EXERCISE BRIEF — Give back every entry exactly; drop the pictures.

THE RECORDS —
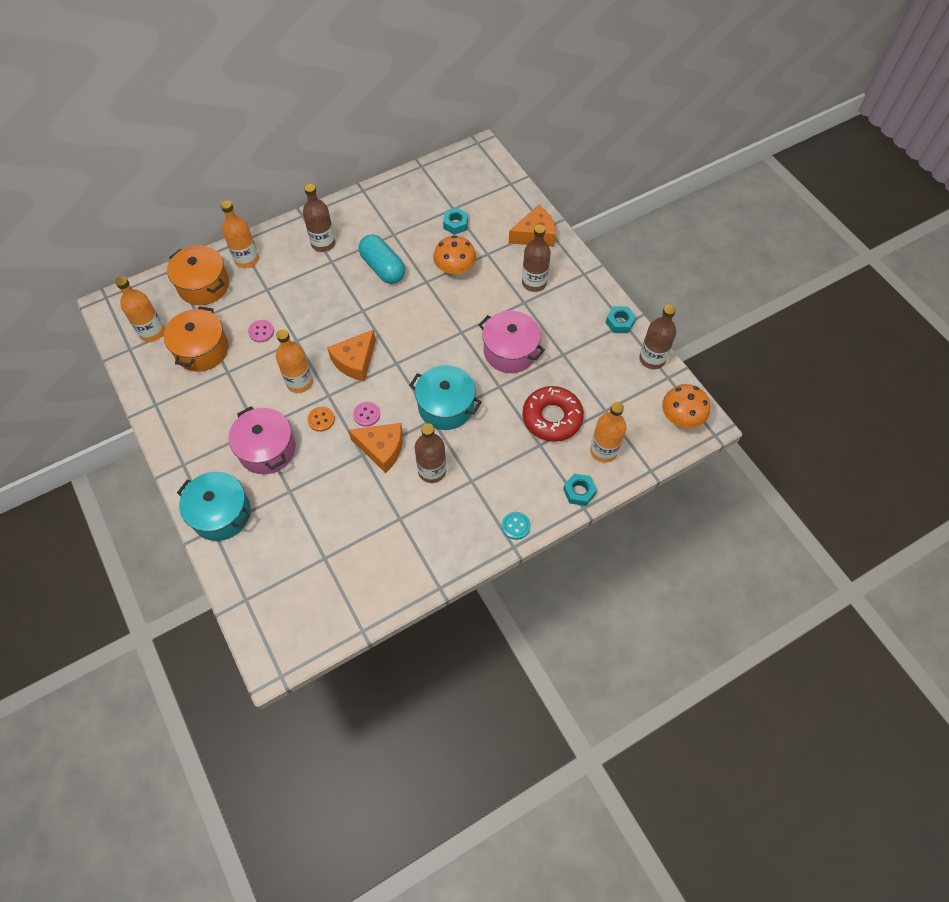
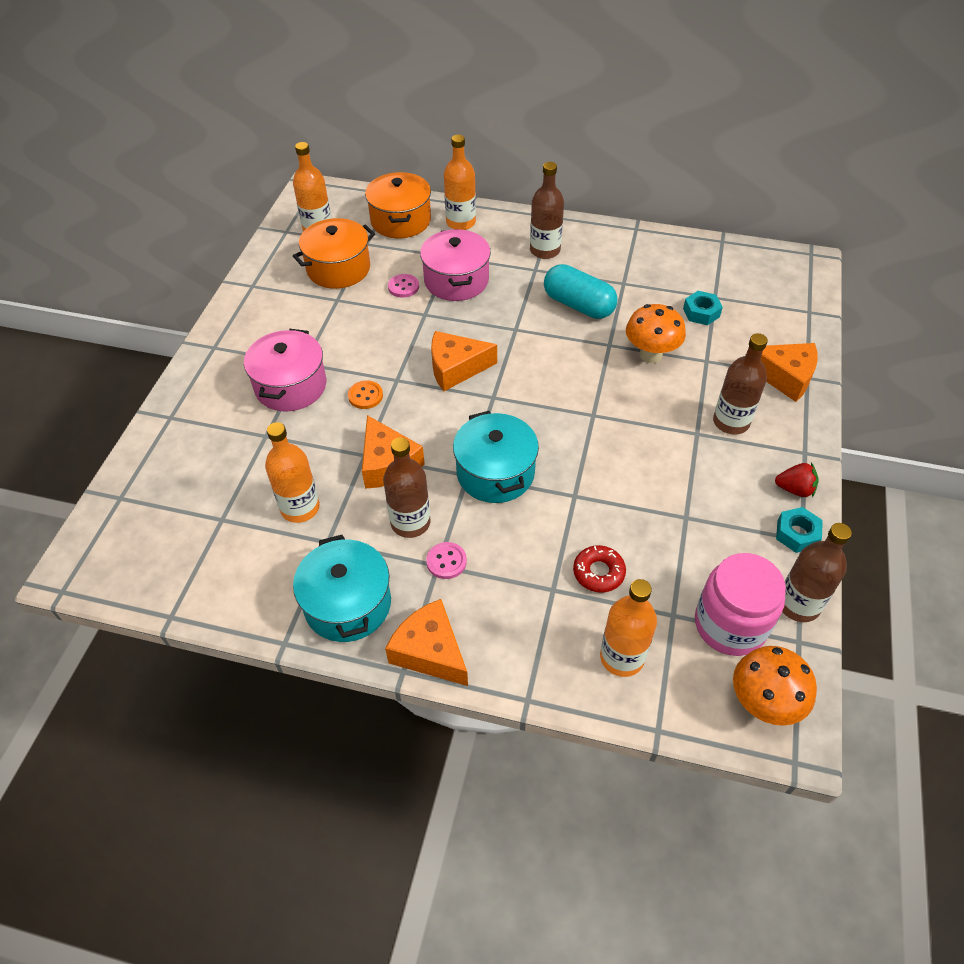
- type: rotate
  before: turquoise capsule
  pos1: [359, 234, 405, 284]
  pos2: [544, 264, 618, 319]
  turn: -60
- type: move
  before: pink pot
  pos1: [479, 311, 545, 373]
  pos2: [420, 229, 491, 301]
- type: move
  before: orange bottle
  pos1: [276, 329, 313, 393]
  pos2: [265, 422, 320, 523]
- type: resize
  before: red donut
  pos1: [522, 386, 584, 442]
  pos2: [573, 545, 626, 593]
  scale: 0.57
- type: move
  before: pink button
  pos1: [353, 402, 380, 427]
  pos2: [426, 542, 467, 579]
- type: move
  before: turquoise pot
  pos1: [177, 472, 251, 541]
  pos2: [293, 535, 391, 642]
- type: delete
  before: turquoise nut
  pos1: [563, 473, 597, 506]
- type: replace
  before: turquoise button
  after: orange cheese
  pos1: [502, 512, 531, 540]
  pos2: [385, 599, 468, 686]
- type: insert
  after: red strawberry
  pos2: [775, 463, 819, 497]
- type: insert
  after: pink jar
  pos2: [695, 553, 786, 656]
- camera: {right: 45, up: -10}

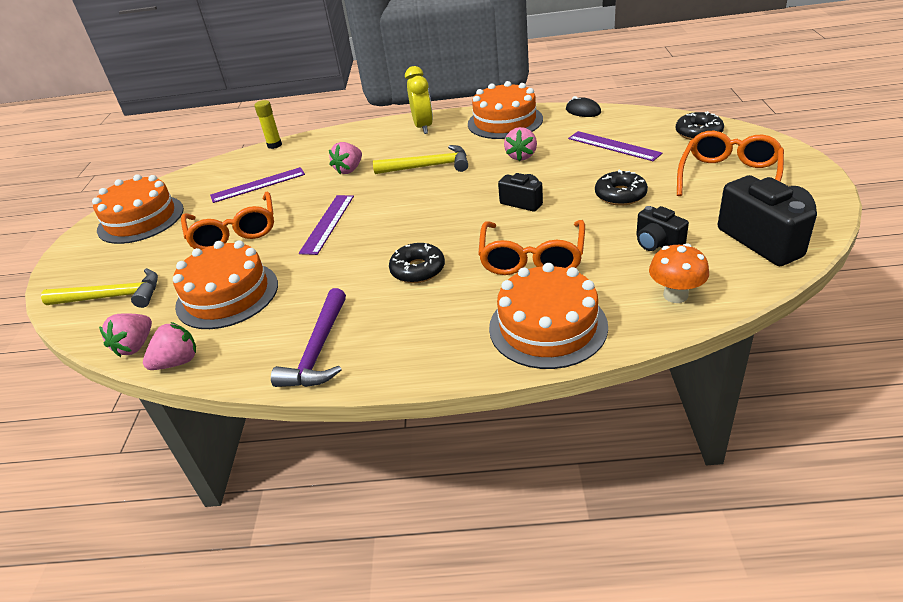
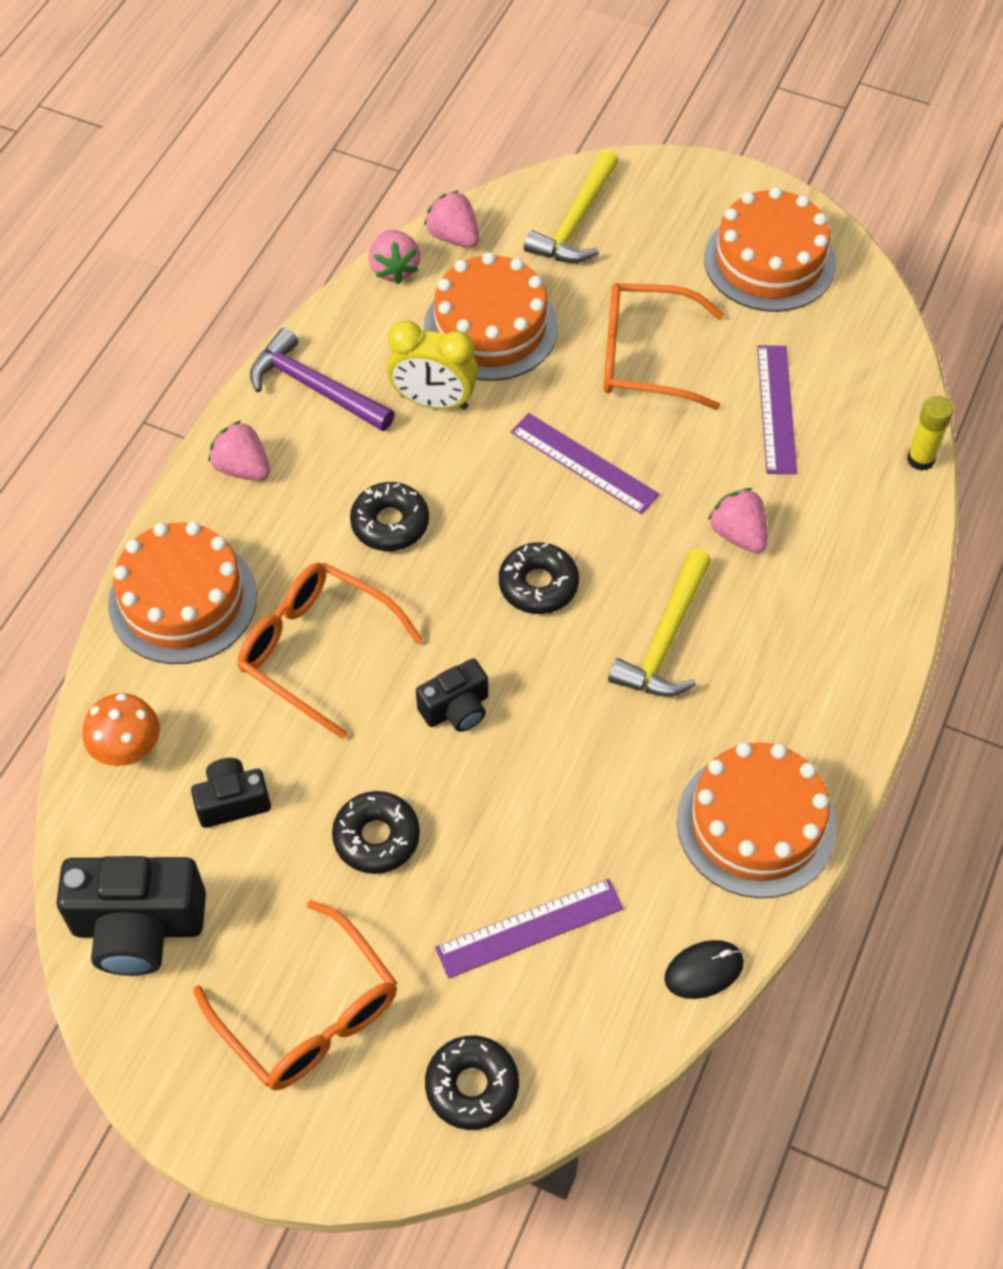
- type: move
  before: yellow clock
  pos1: [405, 66, 433, 134]
  pos2: [387, 321, 478, 410]
- type: move
  before: pink strawberry
  pos1: [504, 127, 537, 161]
  pos2: [209, 420, 270, 481]
- type: insert
  after: black donut
  pos2: [499, 542, 579, 614]
- camera: {right: 110, up: 20}

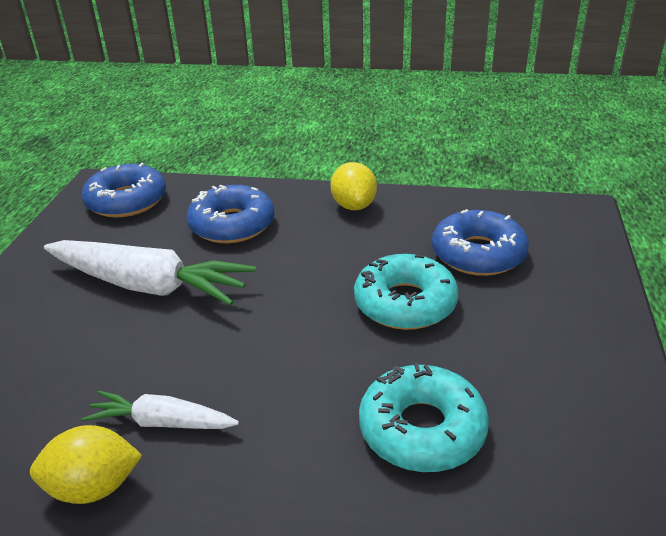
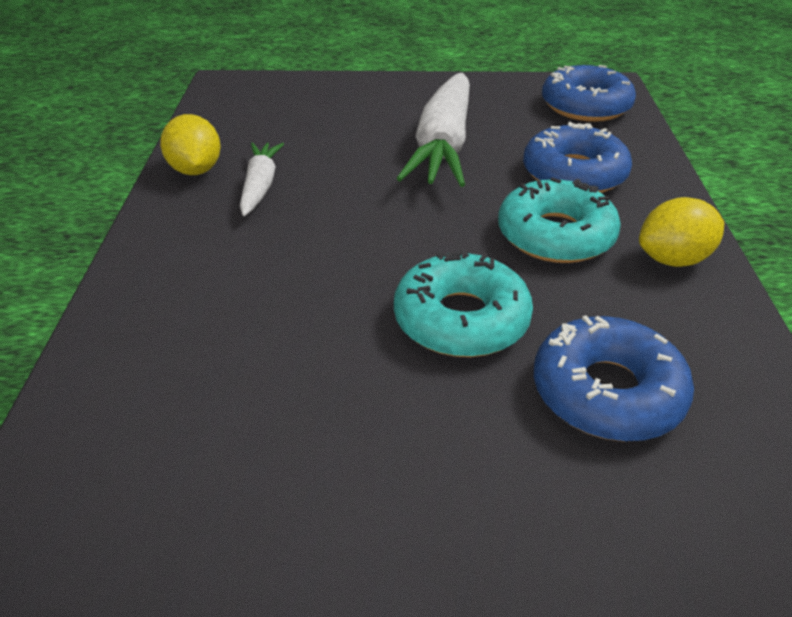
- type: move
  before: turquoise donut
  pos1: [359, 363, 489, 472]
  pos2: [498, 177, 621, 263]
- camera: {right: 80, up: 5}

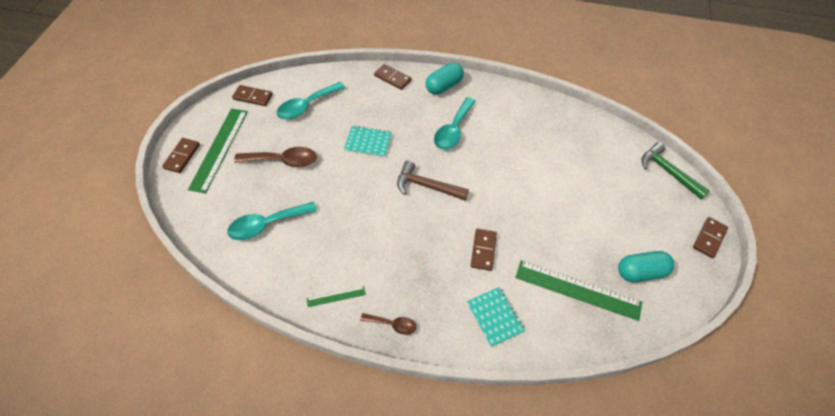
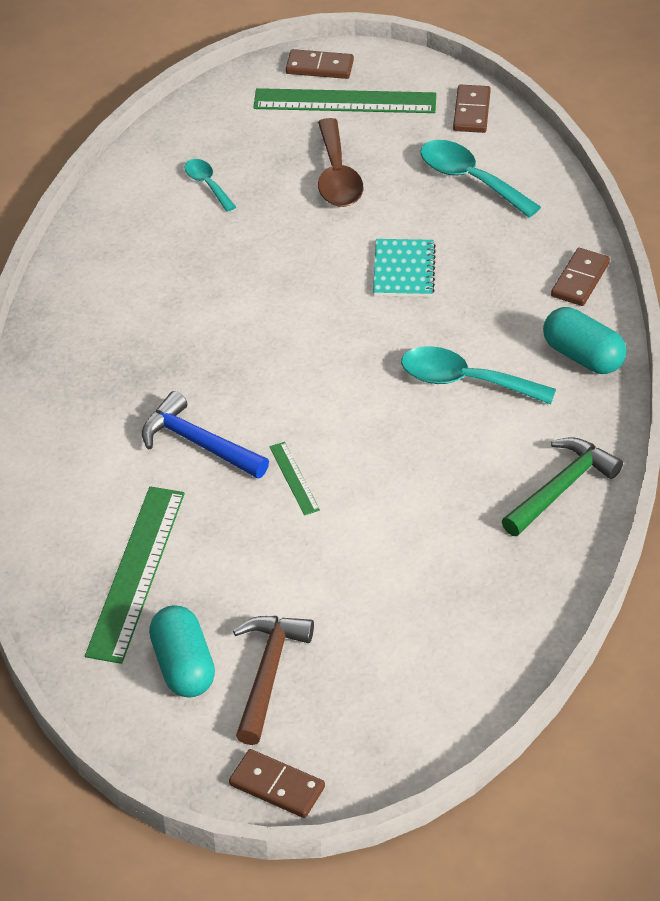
- type: move
  before: green hammer
  pos1: [642, 142, 709, 199]
  pos2: [502, 437, 623, 536]
- type: move
  before: brown hammer
  pos1: [397, 161, 469, 200]
  pos2: [233, 616, 314, 745]
- type: resize
  before: turquoise spoon
  pos1: [227, 202, 317, 240]
  pos2: [184, 159, 236, 212]
  scale: 0.58
- type: replace
  before: brown domino
  after: blue hammer
  pos1: [471, 229, 497, 271]
  pos2: [142, 391, 269, 479]
- type: move
  before: green ruler
  pos1: [307, 286, 366, 307]
  pos2: [269, 442, 320, 515]
- type: delete
  before: turquoise notebook
  pos1: [467, 287, 525, 347]
- type: delete
  before: brown spoon
  pos1: [360, 313, 417, 335]
- camera: {right: 85, up: -10}

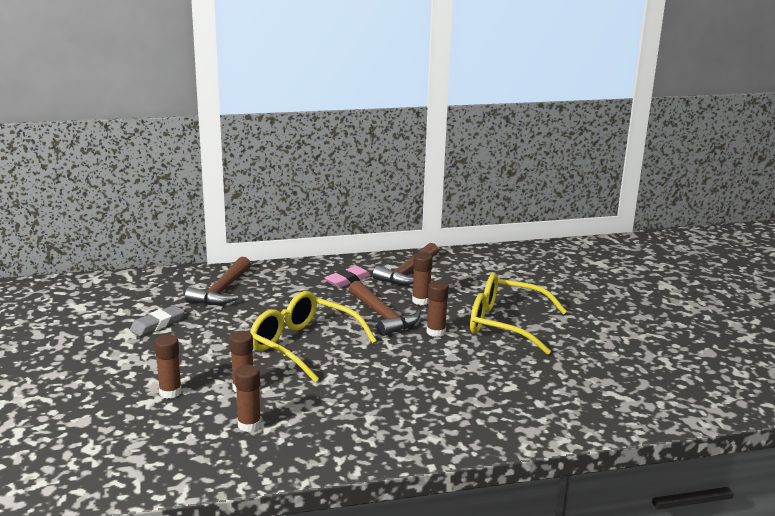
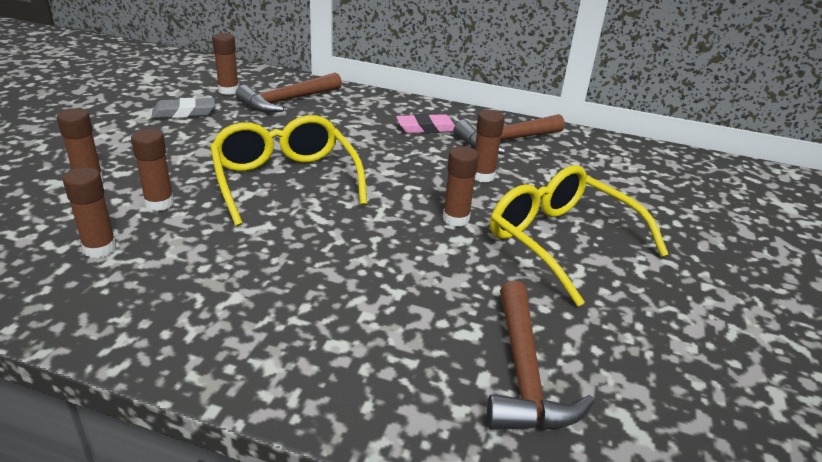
- type: move
  before: brown hammer
  pos1: [349, 281, 421, 336]
  pos2: [487, 281, 595, 430]
- type: insert
  after: brown glue stick
  pos2: [212, 33, 239, 95]
- camera: {right: 30, up: 10}

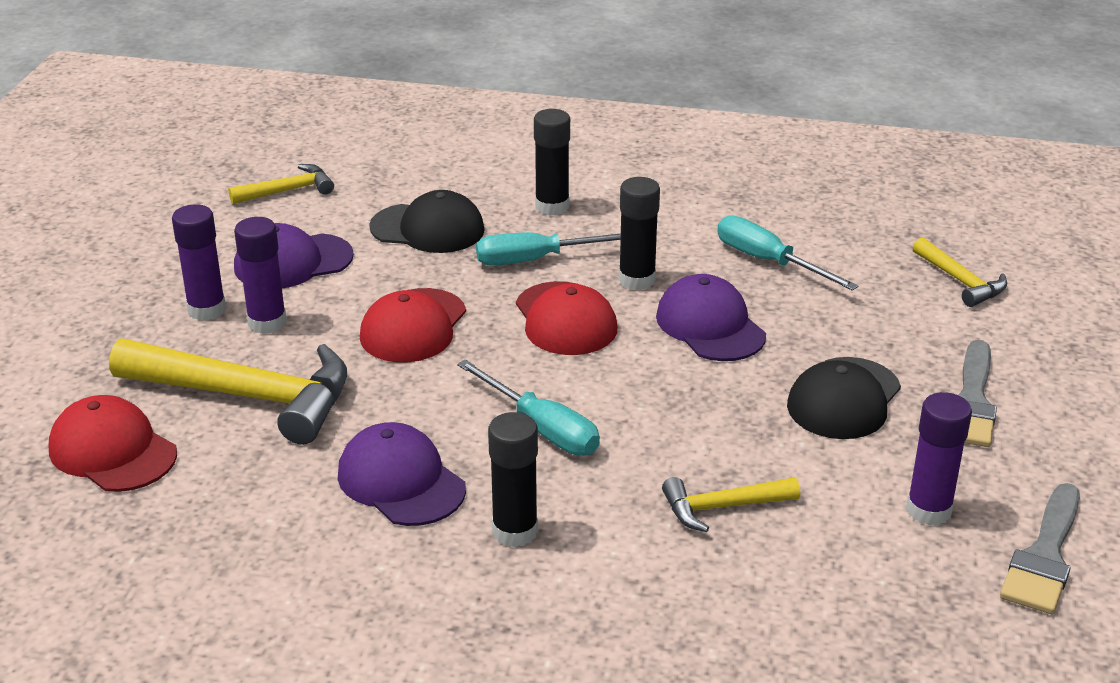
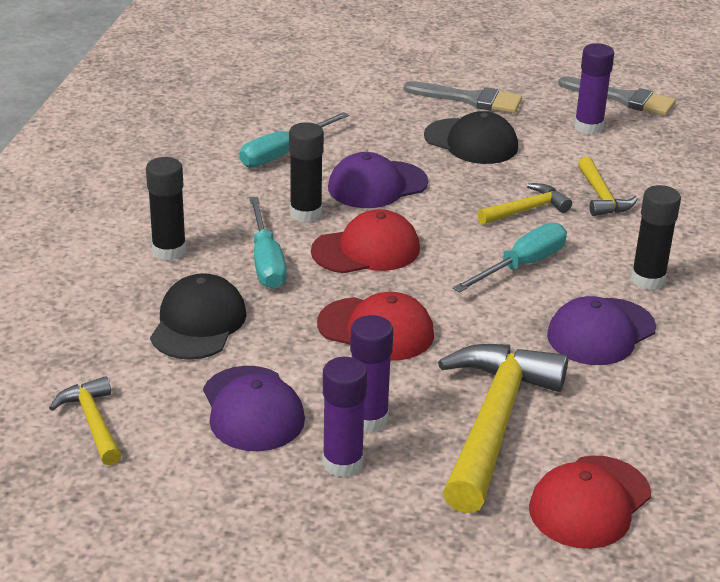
- type: move
  before: yellow hammer
  pos1: [912, 237, 1007, 307]
  pos2: [477, 183, 572, 225]
- camera: {right: -90, up: 0}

YOUR SOLUTION —
- type: rotate
  before: turquoise capsule
  pos1: [359, 234, 405, 284]
  pos2: [544, 264, 618, 319]
  turn: -60
- type: move
  before: pink pot
  pos1: [479, 311, 545, 373]
  pos2: [420, 229, 491, 301]
- type: move
  before: orange bottle
  pos1: [276, 329, 313, 393]
  pos2: [265, 422, 320, 523]
- type: resize
  before: red donut
  pos1: [522, 386, 584, 442]
  pos2: [573, 545, 626, 593]
  scale: 0.57
- type: move
  before: pink button
  pos1: [353, 402, 380, 427]
  pos2: [426, 542, 467, 579]
- type: move
  before: turquoise pot
  pos1: [177, 472, 251, 541]
  pos2: [293, 535, 391, 642]
- type: delete
  before: turquoise nut
  pos1: [563, 473, 597, 506]
- type: replace
  before: turquoise button
  after: orange cheese
  pos1: [502, 512, 531, 540]
  pos2: [385, 599, 468, 686]
- type: insert
  after: red strawberry
  pos2: [775, 463, 819, 497]
- type: insert
  after: pink jar
  pos2: [695, 553, 786, 656]
- camera: {right: 45, up: -10}

- type: move
  before: yellow clock
  pos1: [405, 66, 433, 134]
  pos2: [387, 321, 478, 410]
- type: move
  before: pink strawberry
  pos1: [504, 127, 537, 161]
  pos2: [209, 420, 270, 481]
- type: insert
  after: black donut
  pos2: [499, 542, 579, 614]
- camera: {right: 110, up: 20}

- type: move
  before: turquoise donut
  pos1: [359, 363, 489, 472]
  pos2: [498, 177, 621, 263]
- camera: {right: 80, up: 5}

- type: move
  before: green hammer
  pos1: [642, 142, 709, 199]
  pos2: [502, 437, 623, 536]
- type: move
  before: brown hammer
  pos1: [397, 161, 469, 200]
  pos2: [233, 616, 314, 745]
- type: resize
  before: turquoise spoon
  pos1: [227, 202, 317, 240]
  pos2: [184, 159, 236, 212]
  scale: 0.58
- type: replace
  before: brown domino
  after: blue hammer
  pos1: [471, 229, 497, 271]
  pos2: [142, 391, 269, 479]
- type: move
  before: green ruler
  pos1: [307, 286, 366, 307]
  pos2: [269, 442, 320, 515]
- type: delete
  before: turquoise notebook
  pos1: [467, 287, 525, 347]
- type: delete
  before: brown spoon
  pos1: [360, 313, 417, 335]
- camera: {right: 85, up: -10}

- type: move
  before: brown hammer
  pos1: [349, 281, 421, 336]
  pos2: [487, 281, 595, 430]
- type: insert
  after: brown glue stick
  pos2: [212, 33, 239, 95]
- camera: {right: 30, up: 10}

- type: move
  before: yellow hammer
  pos1: [912, 237, 1007, 307]
  pos2: [477, 183, 572, 225]
- camera: {right: -90, up: 0}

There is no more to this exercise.